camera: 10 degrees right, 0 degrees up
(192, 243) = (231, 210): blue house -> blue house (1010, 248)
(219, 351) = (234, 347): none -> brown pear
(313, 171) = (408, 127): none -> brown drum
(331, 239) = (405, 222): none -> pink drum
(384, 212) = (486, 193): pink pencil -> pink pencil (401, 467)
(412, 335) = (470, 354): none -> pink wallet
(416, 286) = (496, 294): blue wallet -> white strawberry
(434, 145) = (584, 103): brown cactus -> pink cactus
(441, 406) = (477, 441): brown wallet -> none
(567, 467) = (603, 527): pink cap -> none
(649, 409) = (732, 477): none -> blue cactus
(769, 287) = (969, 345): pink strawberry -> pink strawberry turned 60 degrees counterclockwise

- - - - -

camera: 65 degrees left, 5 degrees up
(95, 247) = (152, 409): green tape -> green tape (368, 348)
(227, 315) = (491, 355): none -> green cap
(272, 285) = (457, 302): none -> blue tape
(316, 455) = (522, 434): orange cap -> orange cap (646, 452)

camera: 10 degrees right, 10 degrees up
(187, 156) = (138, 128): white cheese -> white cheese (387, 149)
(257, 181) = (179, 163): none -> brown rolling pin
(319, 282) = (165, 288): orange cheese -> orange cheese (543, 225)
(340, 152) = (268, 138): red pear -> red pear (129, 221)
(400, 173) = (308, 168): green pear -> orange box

- - - - -

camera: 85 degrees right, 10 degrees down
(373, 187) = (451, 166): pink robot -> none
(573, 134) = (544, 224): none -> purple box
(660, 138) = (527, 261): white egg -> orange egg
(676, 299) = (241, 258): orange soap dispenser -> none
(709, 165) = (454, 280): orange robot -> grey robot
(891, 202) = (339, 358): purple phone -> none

- - - - -

**REQUIRED WORK:**
Across the entries, each line containing the word "wallet" is to be counted once; the total alone is to be given.

**WRITTEN SOLUTION:**
3